(RECORDS SUPPLIED Opens)
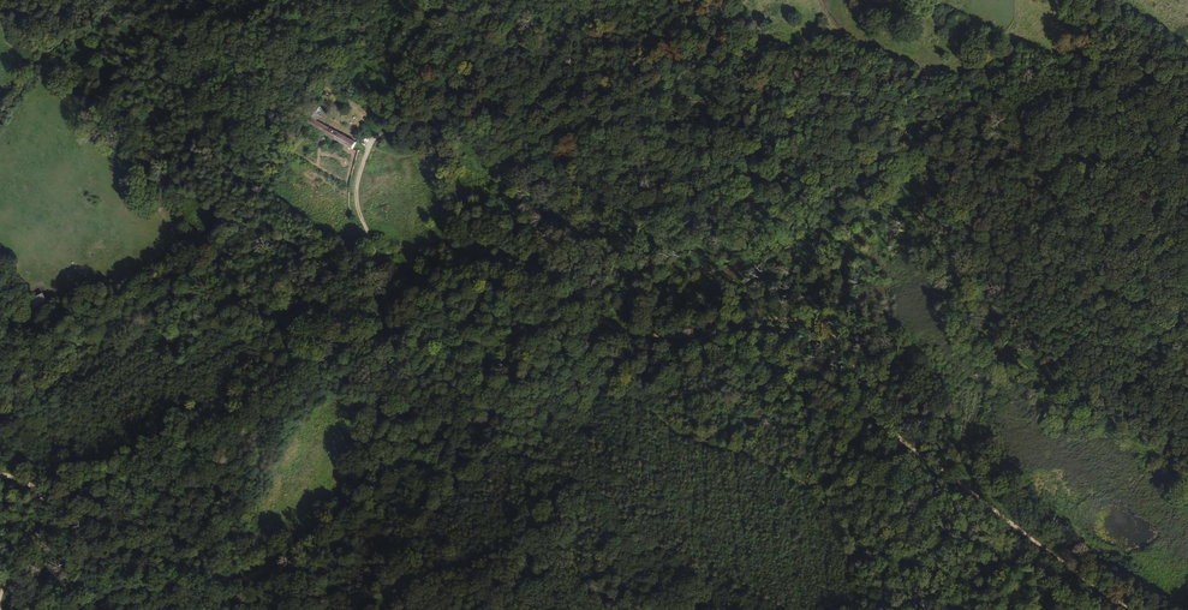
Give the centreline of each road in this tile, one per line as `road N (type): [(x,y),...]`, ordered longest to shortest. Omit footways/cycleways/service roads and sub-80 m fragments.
road 1 (track): [(1124,609),(899,424),(829,325),(787,313),(684,336),(628,333),(607,325),(546,271),(522,267),(477,266),(388,292)]
road 2 (track): [(369,146),(386,130),(450,120),(513,91),(550,98),(620,152),(635,151),(659,115),(649,55),(688,19),(733,28),(790,59)]
road 3 (track): [(58,609),(151,585),(234,576),(278,556),(342,500),(386,415)]
road 4 (track): [(260,199),(85,8)]
road 5 (track): [(0,478),(37,500),(43,517),(0,599)]
road 6 (track): [(386,415),(388,292)]

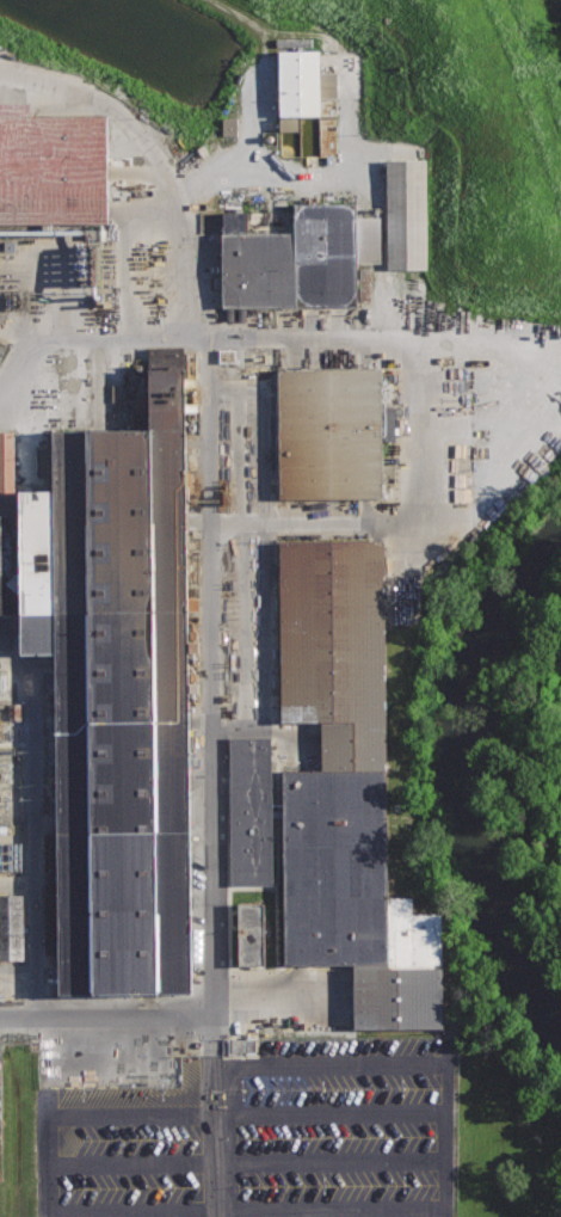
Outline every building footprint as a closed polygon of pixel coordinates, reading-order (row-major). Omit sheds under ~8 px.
[(328,51),(275,53),(277,133),(315,131),(315,118),(331,117),(328,51)] [(14,113),(14,100),(0,101),(0,218),(85,217),(84,112),(14,113)] [(235,136),(234,118),(221,118),(221,136),(235,136)] [(427,270),(425,160),(384,161),(386,271),(427,270)] [(360,205),(296,207),(296,233),(254,233),(254,211),(223,213),(223,309),(362,309),(360,205)] [(177,350),(132,350),(132,400),(122,400),(122,432),(43,434),(44,497),(13,497),(17,659),(51,658),(57,995),(187,992),(177,350)] [(393,373),(282,373),(282,500),(394,500),(393,373)] [(9,476),(9,430),(0,431),(0,476),(9,476)] [(393,542),(283,543),(284,721),(329,721),(329,768),(275,769),(275,738),(229,738),(229,887),(282,886),(282,967),(355,967),(355,1034),(449,1033),(448,916),(420,916),(420,902),(395,902),(393,542)] [(20,960),(20,894),(0,894),(0,961),(20,960)] [(264,912),(264,903),(230,903),(231,965),(256,965),(256,912),(264,912)] [(251,1040),(227,1037),(226,1050),(250,1053),(251,1040)]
(RECORDS SUPPLIED Closes)
# THE PROBLEM:
Once the pictures are set aside, output all of the data above verbatim.

# YOUR SOLUTION:
Give the centreline of each road in this tile, one per line as `road N (type): [(x,y),...]`, ordered longest to shortest. Omit footways/cycleways/service roads and sub-80 m fragments.
road 1 (track): [(1124,609),(899,424),(829,325),(787,313),(684,336),(628,333),(607,325),(546,271),(522,267),(477,266),(388,292)]
road 2 (track): [(369,146),(386,130),(450,120),(513,91),(550,98),(620,152),(635,151),(659,115),(649,55),(688,19),(733,28),(790,59)]
road 3 (track): [(58,609),(151,585),(234,576),(278,556),(342,500),(386,415)]
road 4 (track): [(260,199),(85,8)]
road 5 (track): [(0,478),(37,500),(43,517),(0,599)]
road 6 (track): [(386,415),(388,292)]

Outline every building footprint as a closed polygon of pixel coordinates, reading-order (row-major). Omit sheds under ~8 px.
[(328,51),(275,53),(277,133),(315,131),(315,118),(331,117),(328,51)] [(14,113),(14,100),(0,101),(0,218),(85,217),(84,112),(14,113)] [(235,136),(234,118),(221,118),(221,136),(235,136)] [(427,270),(425,160),(384,161),(386,271),(427,270)] [(360,205),(296,207),(296,233),(254,233),(254,211),(223,213),(223,309),(362,309),(360,205)] [(177,350),(132,350),(132,400),(122,400),(122,432),(43,434),(44,497),(13,497),(17,659),(51,658),(57,995),(187,992),(177,350)] [(393,373),(282,373),(282,500),(394,500),(393,373)] [(9,476),(9,430),(0,431),(0,476),(9,476)] [(393,542),(283,543),(284,721),(329,721),(329,768),(275,769),(275,738),(229,738),(229,887),(282,886),(282,967),(355,967),(355,1034),(449,1033),(448,916),(420,916),(420,902),(395,902),(393,542)] [(20,960),(20,894),(0,894),(0,961),(20,960)] [(264,912),(264,903),(230,903),(231,965),(256,965),(256,912),(264,912)] [(251,1040),(227,1037),(226,1050),(250,1053),(251,1040)]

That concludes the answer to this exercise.